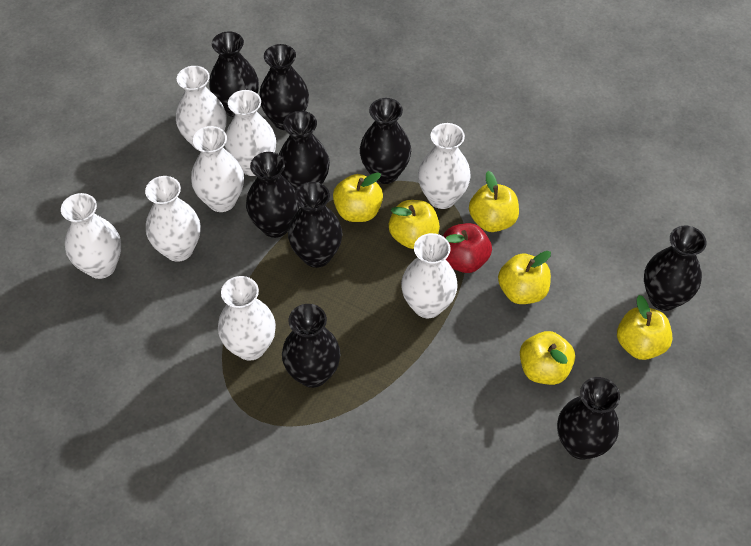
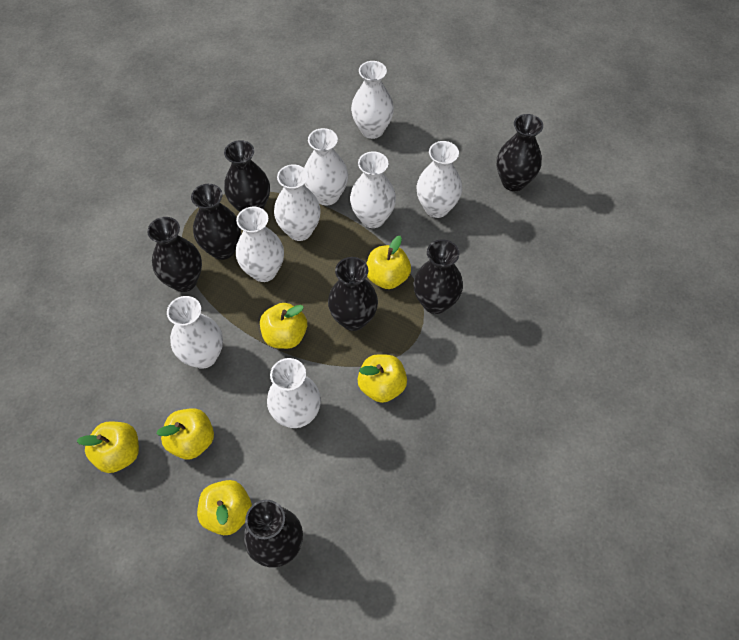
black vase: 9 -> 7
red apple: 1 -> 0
■ ■ ■ ■ ■ ■ ■
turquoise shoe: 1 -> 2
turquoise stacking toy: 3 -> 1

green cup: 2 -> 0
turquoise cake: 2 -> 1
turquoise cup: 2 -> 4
■ ■ ■ ■ ■ ■ ■
EXERCISE INSTRUCTIONS:
From the entries above, return exactly the line containing "turquoise stacking toy: 3 -> 1", the line containing "turquoise cup: 2 -> 4", and all lines between, and nothing else.

OUTPUT FOR THIS TASK:
turquoise stacking toy: 3 -> 1

green cup: 2 -> 0
turquoise cake: 2 -> 1
turquoise cup: 2 -> 4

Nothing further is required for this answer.